• **TASK ITEM**
When copying the data below, keep only the lines from the one with "camera: 35 degrees left, 15 degrees up" through the one with "(600, 185) = (765, 544): yellow", word for word, and skip the pictures.

Object matching data:
>>>>>

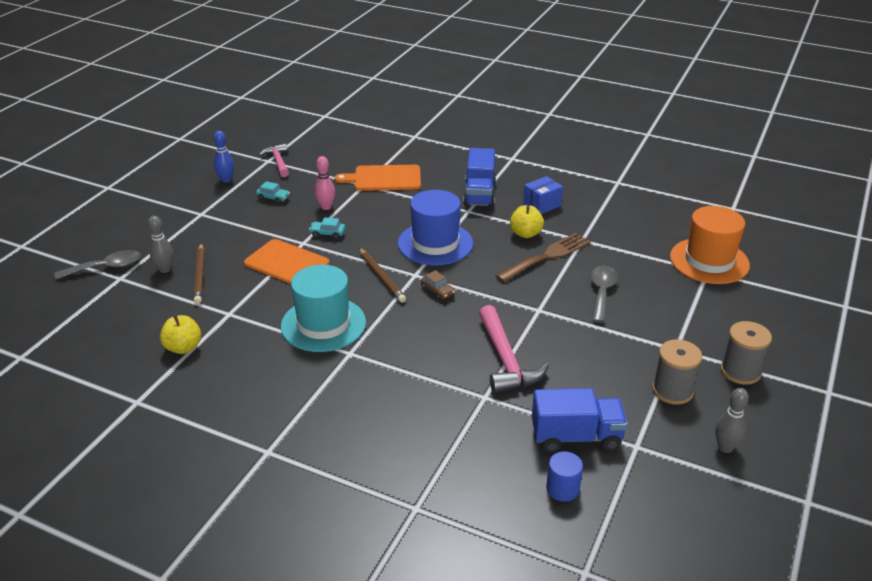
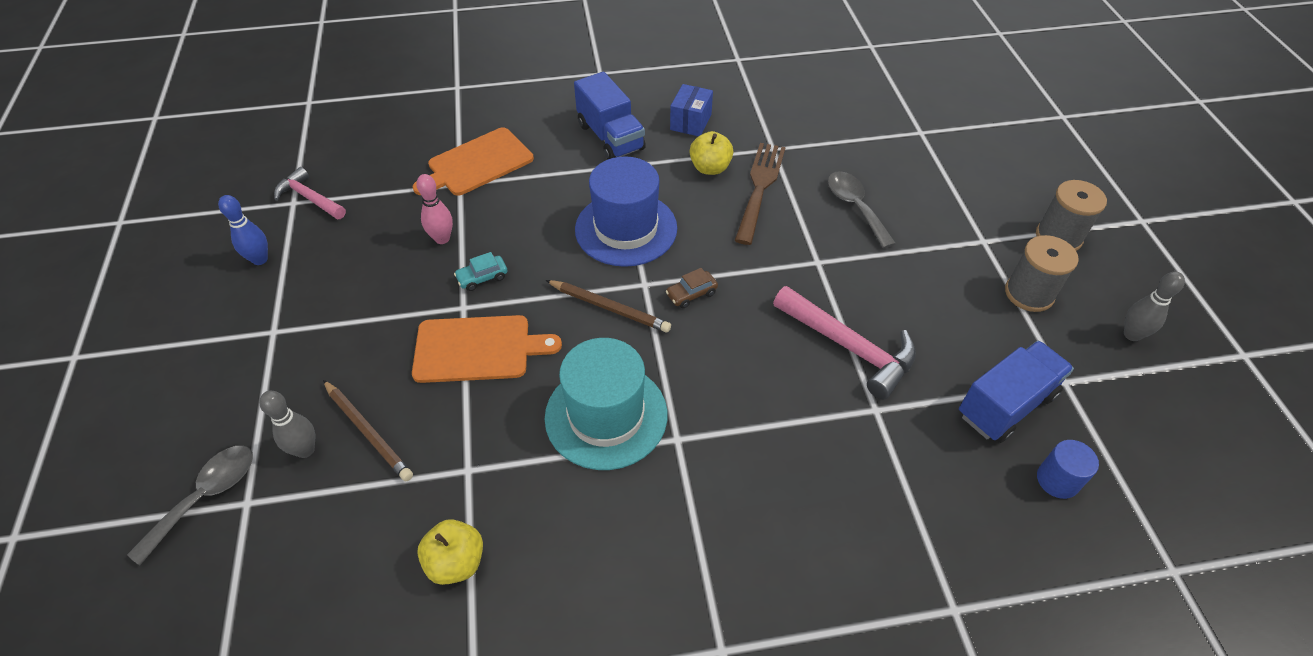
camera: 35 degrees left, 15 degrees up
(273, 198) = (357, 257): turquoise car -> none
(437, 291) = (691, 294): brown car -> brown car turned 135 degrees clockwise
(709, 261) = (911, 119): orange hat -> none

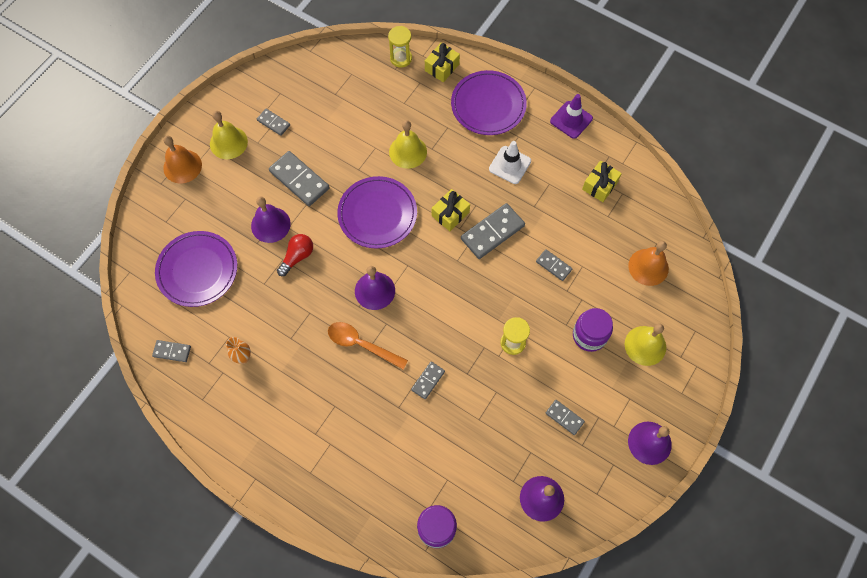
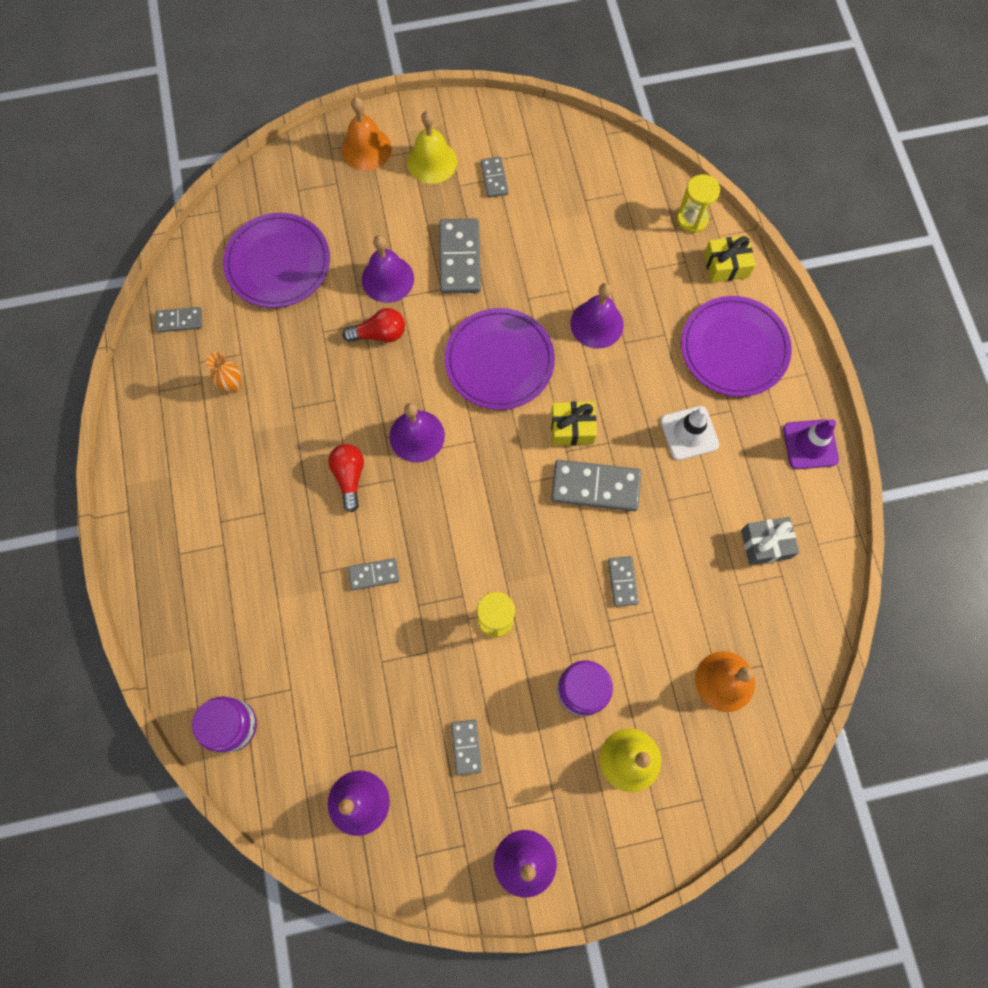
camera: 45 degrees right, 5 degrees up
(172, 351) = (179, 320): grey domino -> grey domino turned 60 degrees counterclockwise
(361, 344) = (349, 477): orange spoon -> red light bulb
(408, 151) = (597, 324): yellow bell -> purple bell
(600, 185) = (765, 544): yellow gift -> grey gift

<<<<<
>>>>>

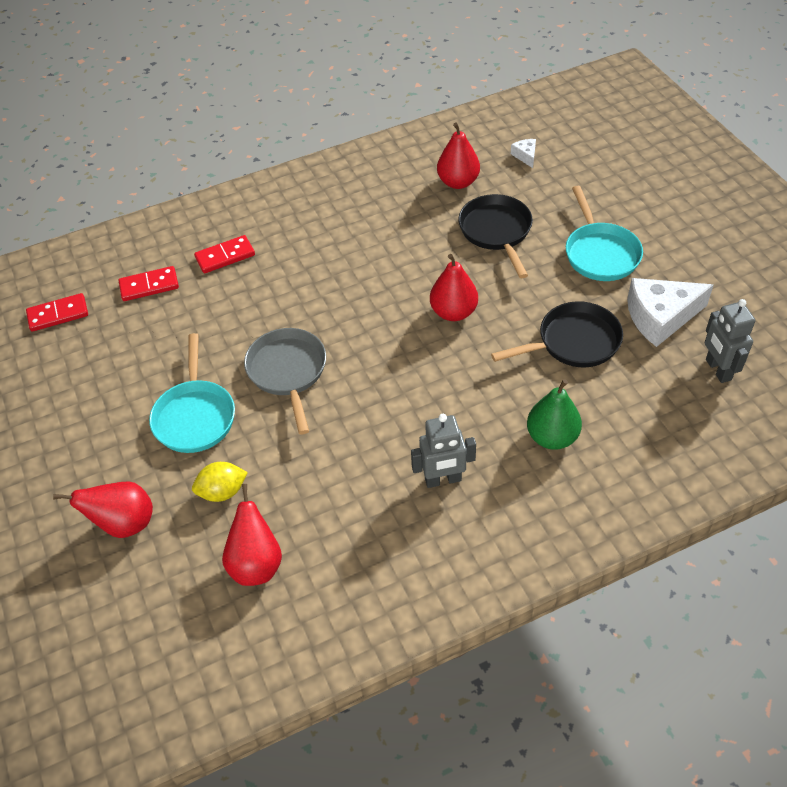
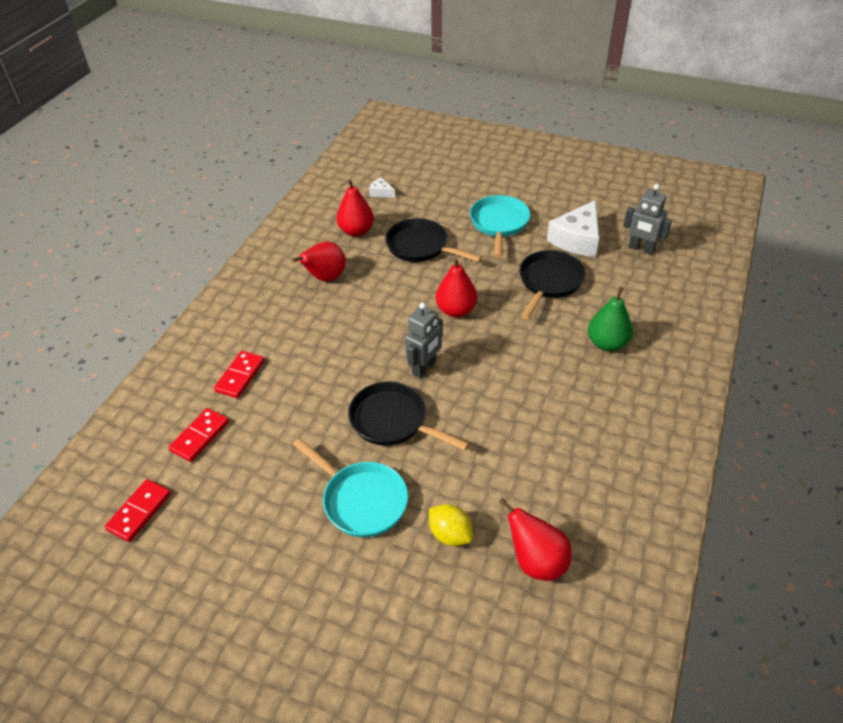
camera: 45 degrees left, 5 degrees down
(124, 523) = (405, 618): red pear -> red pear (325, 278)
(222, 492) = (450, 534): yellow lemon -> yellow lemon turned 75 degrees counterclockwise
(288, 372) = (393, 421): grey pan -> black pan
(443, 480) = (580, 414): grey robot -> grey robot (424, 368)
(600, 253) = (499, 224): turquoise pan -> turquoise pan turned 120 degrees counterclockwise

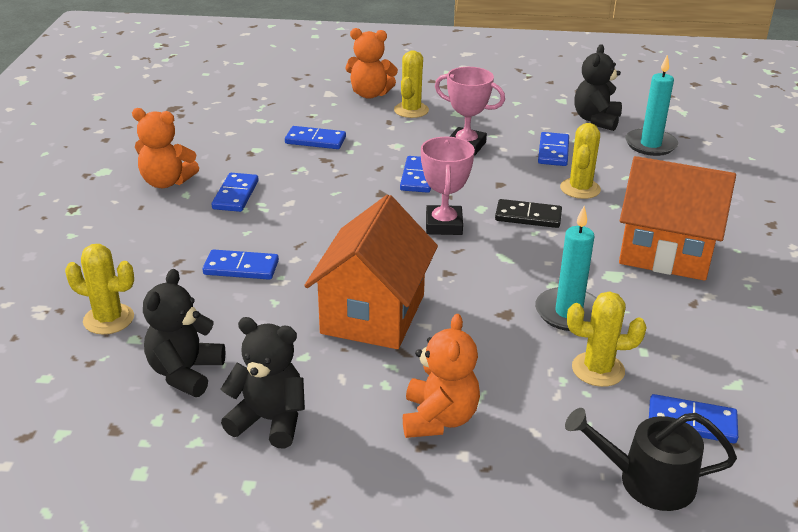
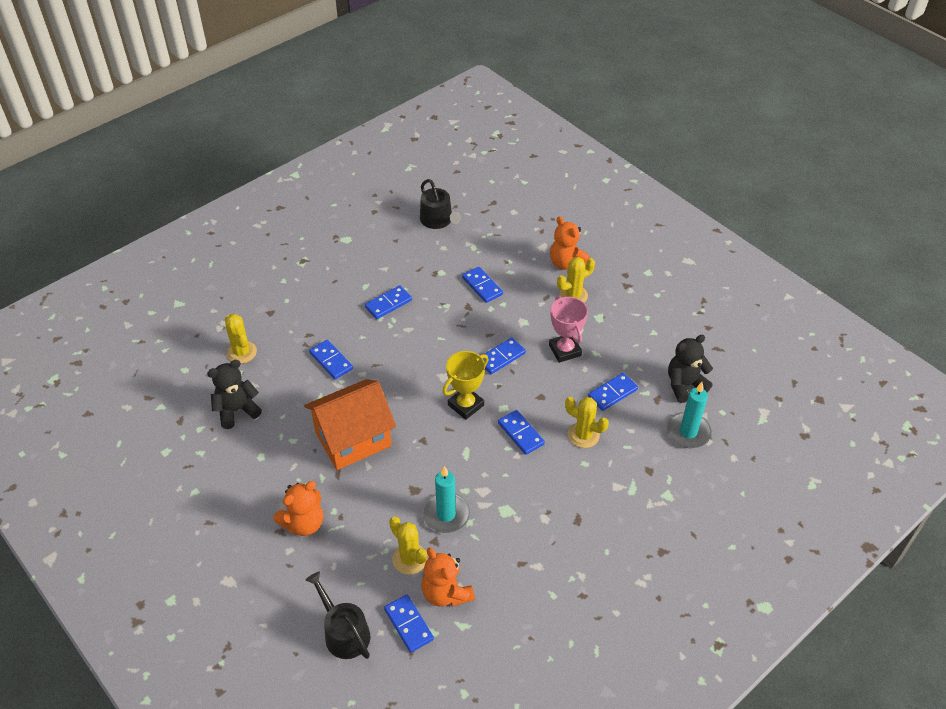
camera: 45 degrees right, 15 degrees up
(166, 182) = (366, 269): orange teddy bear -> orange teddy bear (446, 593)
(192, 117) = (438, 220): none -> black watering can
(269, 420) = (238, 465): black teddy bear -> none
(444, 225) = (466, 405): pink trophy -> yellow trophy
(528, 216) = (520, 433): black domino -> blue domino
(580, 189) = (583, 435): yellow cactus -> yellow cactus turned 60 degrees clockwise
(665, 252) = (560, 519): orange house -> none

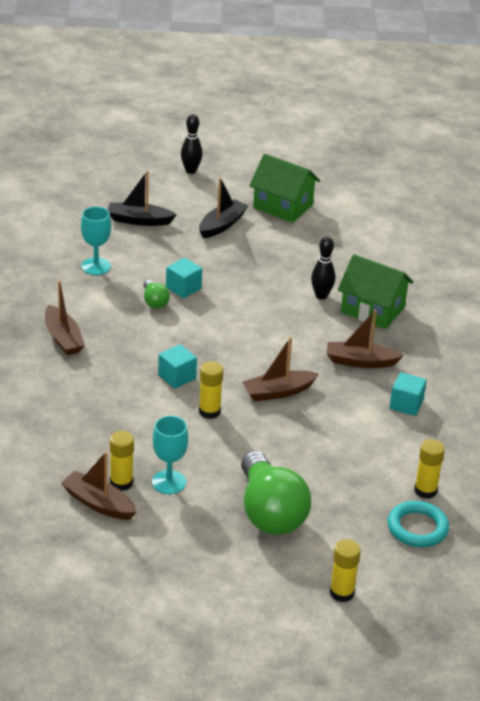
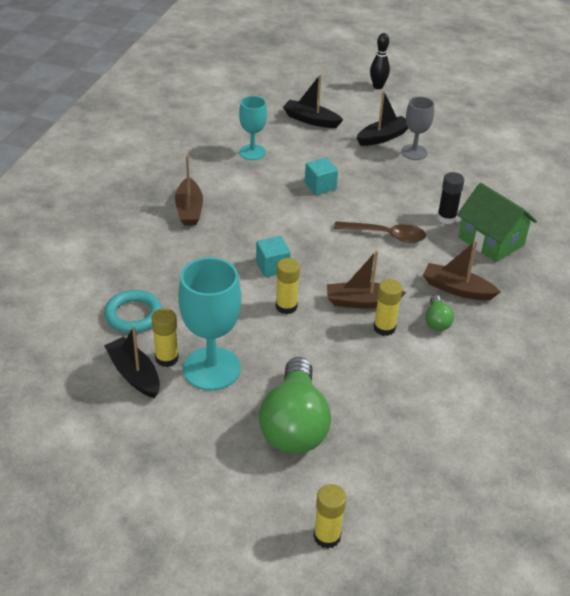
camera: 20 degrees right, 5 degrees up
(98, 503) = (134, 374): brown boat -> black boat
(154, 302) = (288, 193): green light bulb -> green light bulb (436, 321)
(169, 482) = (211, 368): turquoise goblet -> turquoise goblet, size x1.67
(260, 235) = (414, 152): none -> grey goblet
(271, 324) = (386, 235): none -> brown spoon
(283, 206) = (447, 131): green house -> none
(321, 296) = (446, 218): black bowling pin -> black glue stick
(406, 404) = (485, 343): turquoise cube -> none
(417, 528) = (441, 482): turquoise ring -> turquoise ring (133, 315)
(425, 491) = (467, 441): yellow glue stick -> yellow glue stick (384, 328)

<<<<<

• **YOUR RESPONSE**
camera: 35 degrees left, 15 degrees up
(273, 198) = (357, 257): turquoise car -> none
(437, 291) = (691, 294): brown car -> brown car turned 135 degrees clockwise
(709, 261) = (911, 119): orange hat -> none

camera: 45 degrees right, 5 degrees up
(172, 351) = (179, 320): grey domino -> grey domino turned 60 degrees counterclockwise
(361, 344) = (349, 477): orange spoon -> red light bulb
(408, 151) = (597, 324): yellow bell -> purple bell
(600, 185) = (765, 544): yellow gift -> grey gift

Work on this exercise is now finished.